PROBLEM TO SOLVE |
Your reply should be made up of every line in the records below that holds the string "elsewhere".

[Image change detection data]

■ ■ ■ ■ ■

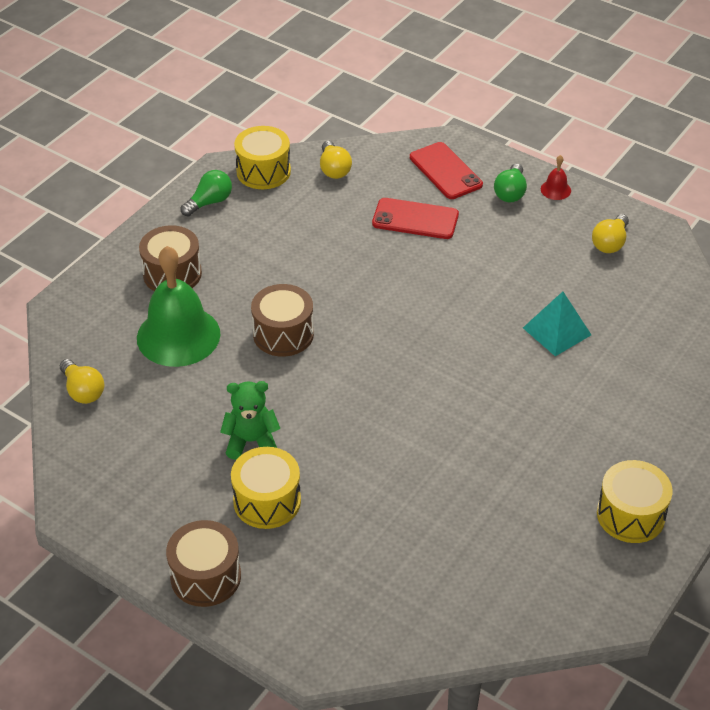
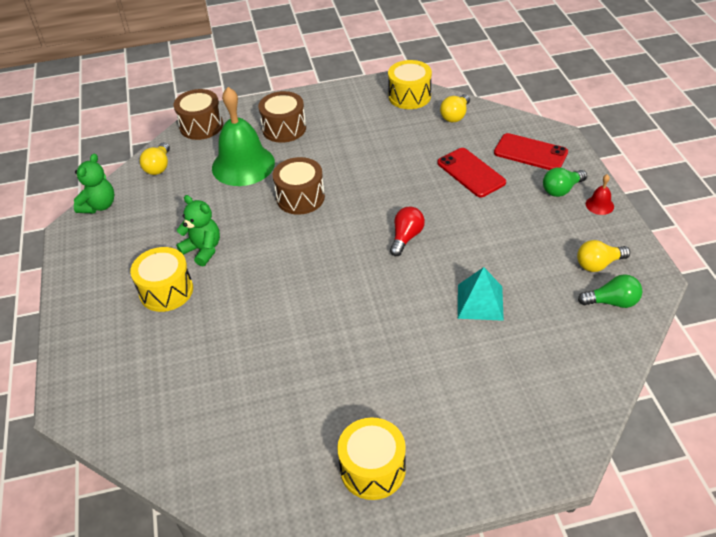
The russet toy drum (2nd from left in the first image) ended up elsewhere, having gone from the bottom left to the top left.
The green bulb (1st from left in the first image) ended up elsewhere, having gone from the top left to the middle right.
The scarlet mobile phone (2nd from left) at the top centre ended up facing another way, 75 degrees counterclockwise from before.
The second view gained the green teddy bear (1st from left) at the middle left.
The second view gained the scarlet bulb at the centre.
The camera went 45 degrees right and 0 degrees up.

■ ■ ■ ■ ■

RESULT FOR THIS EXERCISE |
The russet toy drum (2nd from left in the first image) ended up elsewhere, having gone from the bottom left to the top left.
The green bulb (1st from left in the first image) ended up elsewhere, having gone from the top left to the middle right.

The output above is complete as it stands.